Write out the data word for word and drop any picture you find.

• **Supplied material**:
== Segment start ==

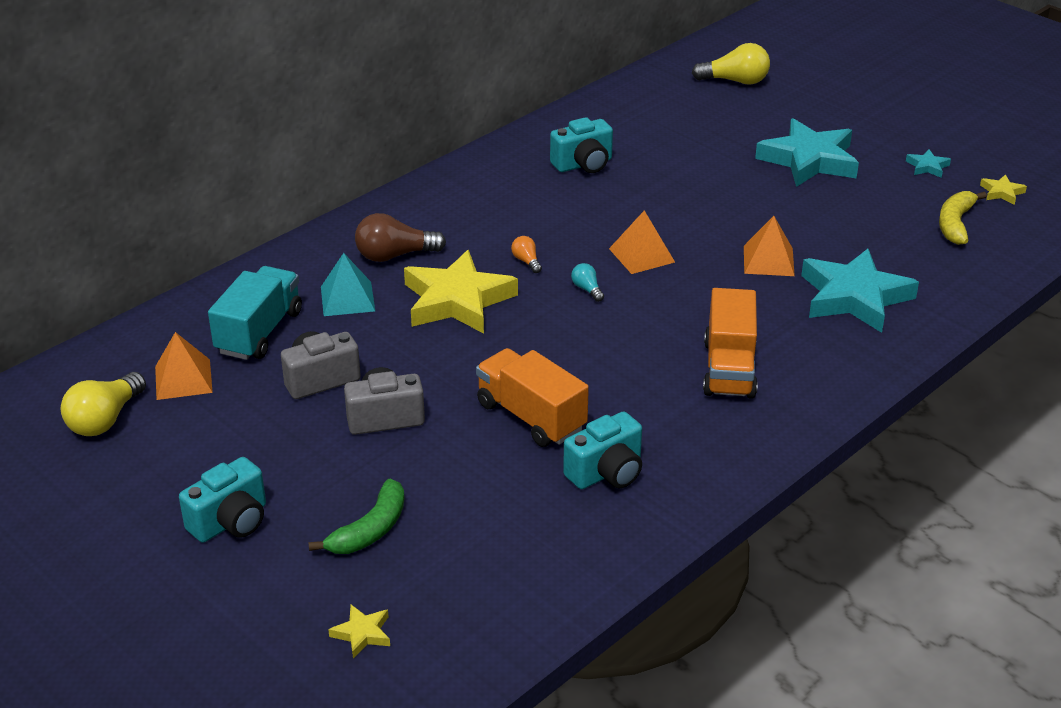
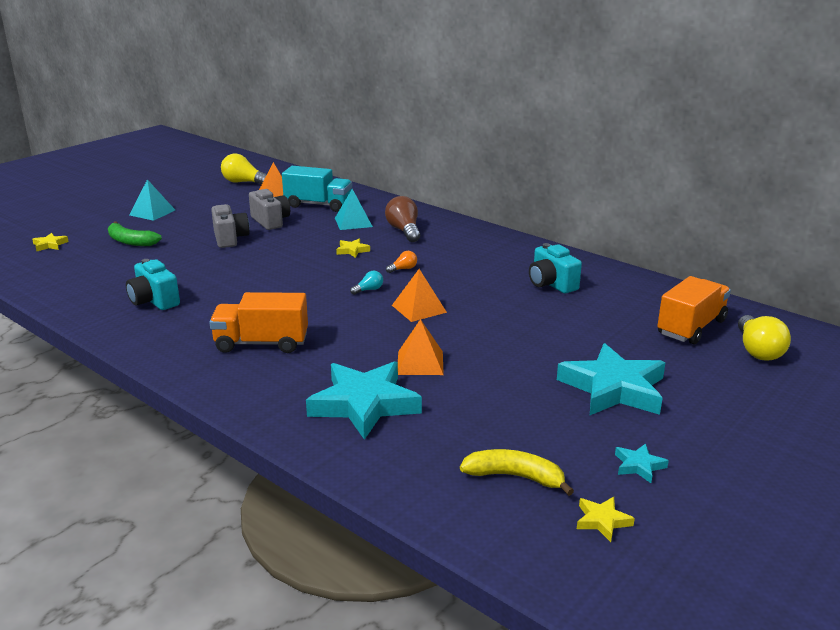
camera: 85 degrees right, 10 degrees down
(231, 522) = (152, 212): turquoise camera -> turquoise pyramid
(457, 300) = (352, 250): yellow star -> yellow star, size x0.42
(531, 417) = (220, 277): orange truck -> orange truck (691, 327)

== Segment end ==

• **Solution for this problem**:
camera: 85 degrees right, 10 degrees down
(231, 522) = (152, 212): turquoise camera -> turquoise pyramid
(457, 300) = (352, 250): yellow star -> yellow star, size x0.42
(531, 417) = (220, 277): orange truck -> orange truck (691, 327)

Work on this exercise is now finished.